» **Exercise brief**
Say how many of the lines below hold "none", writing the number and nothing more.

(Recorded data)
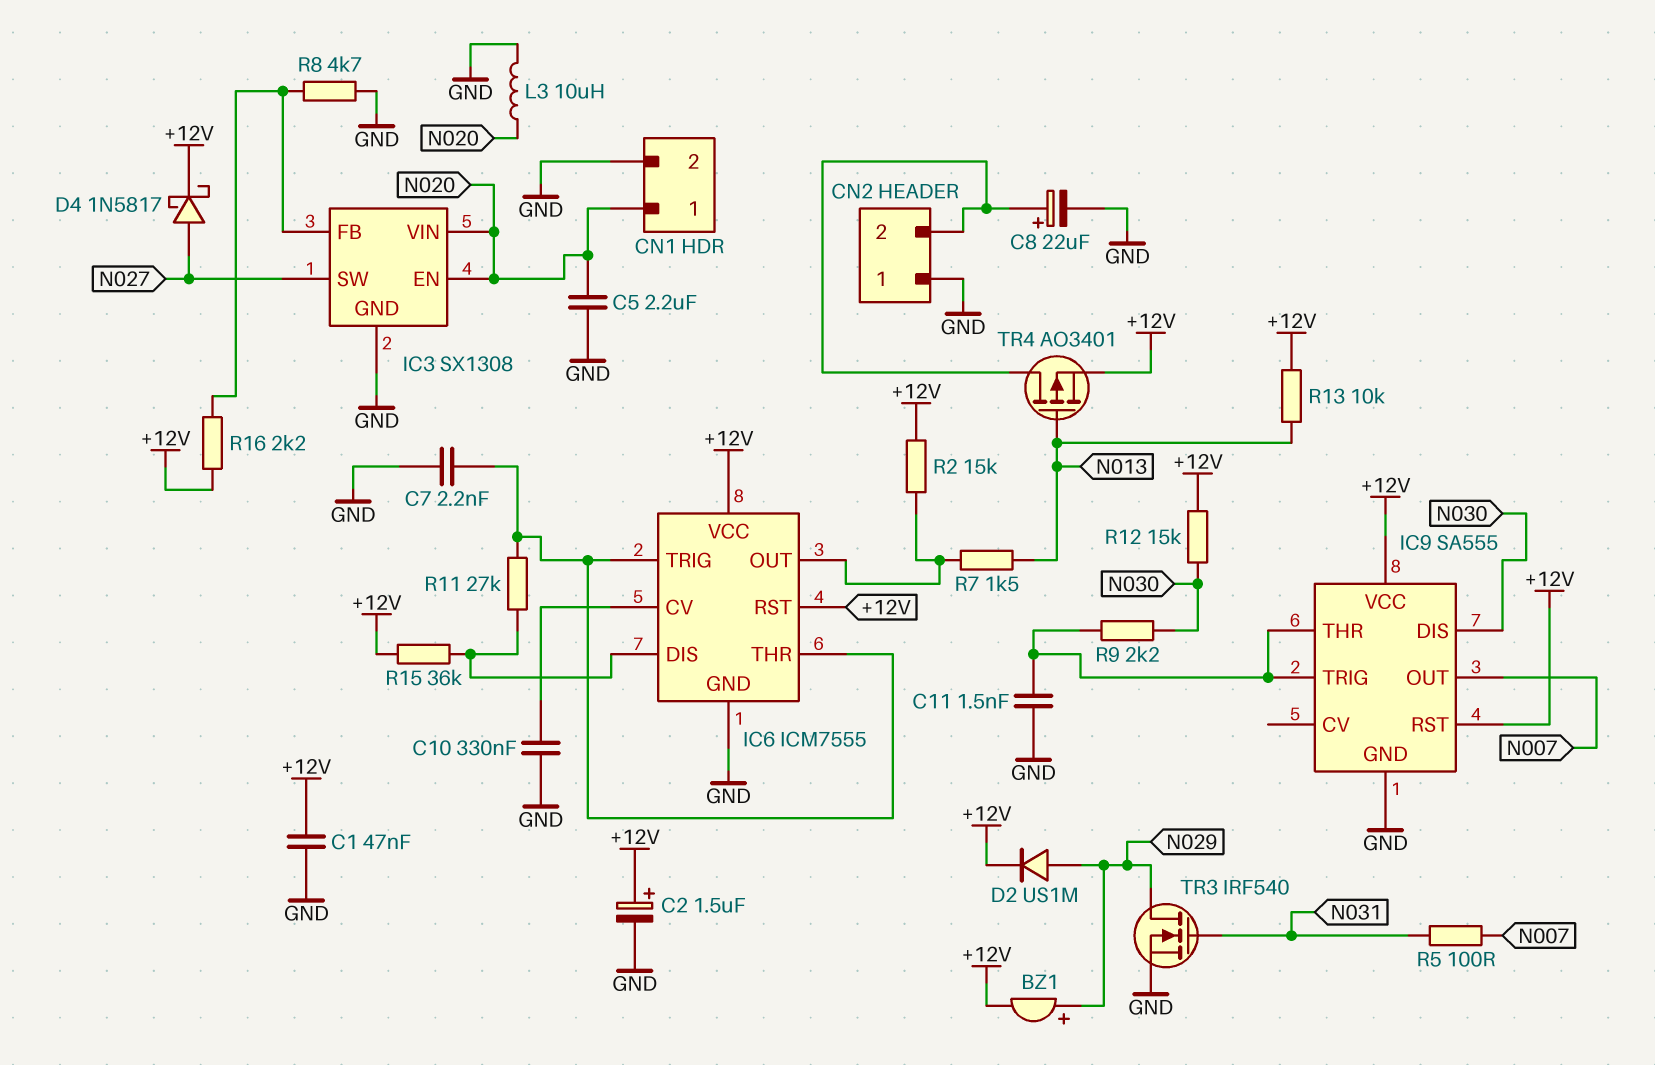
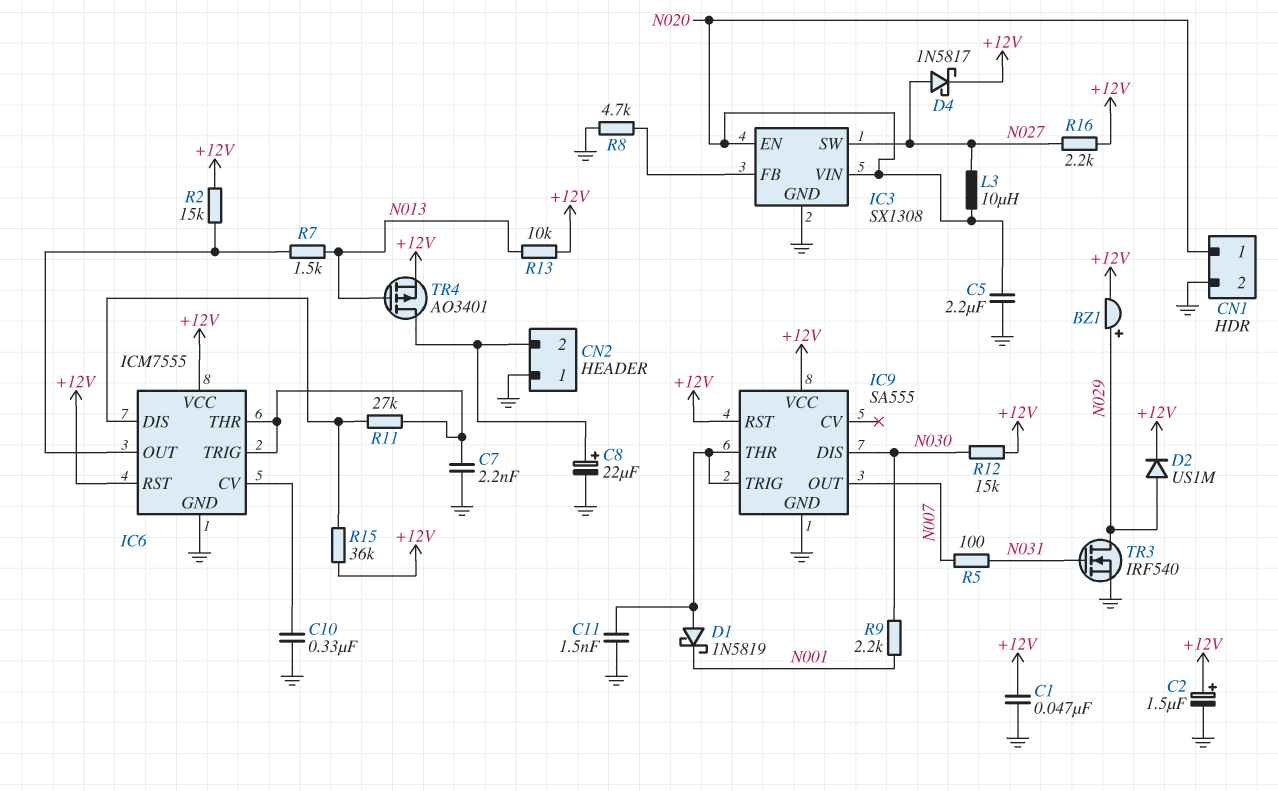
D1: none -> schottky 1N5819 (A IC9/THR, K N001)
L3: 10uH (GND, N020) -> 10uH (N020, N027)
R9: 2.2k (IC9/THR, N030) -> 2.2k (N001, N030)
R16: 2.2k (+12V, IC3/FB) -> 2.2k (+12V, N027)

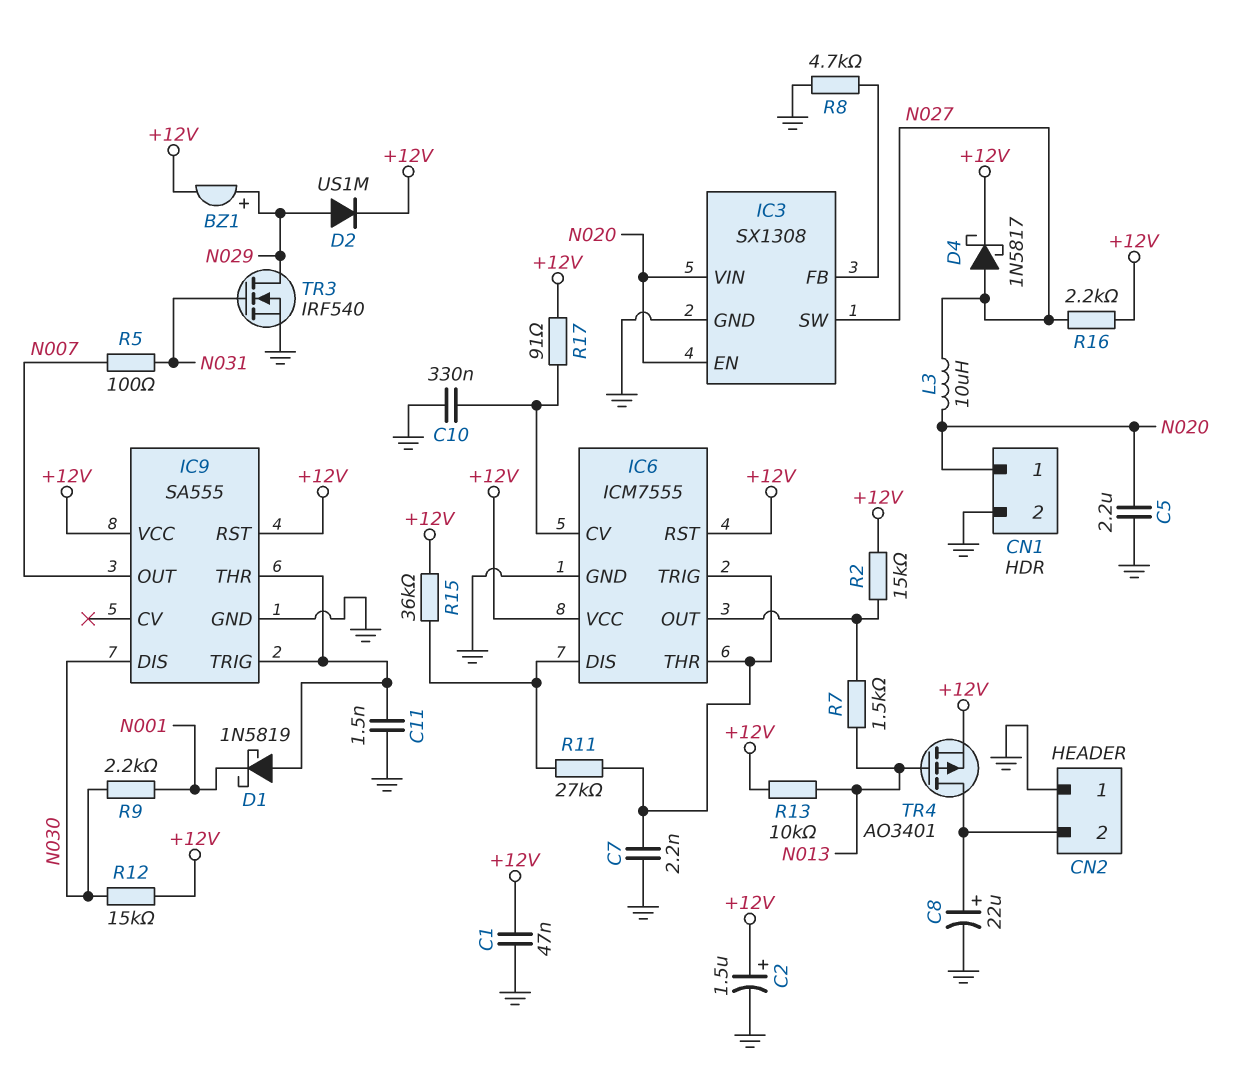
R17: none -> 91 (+12V, IC6/CV)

» **Answer for this exercise**
2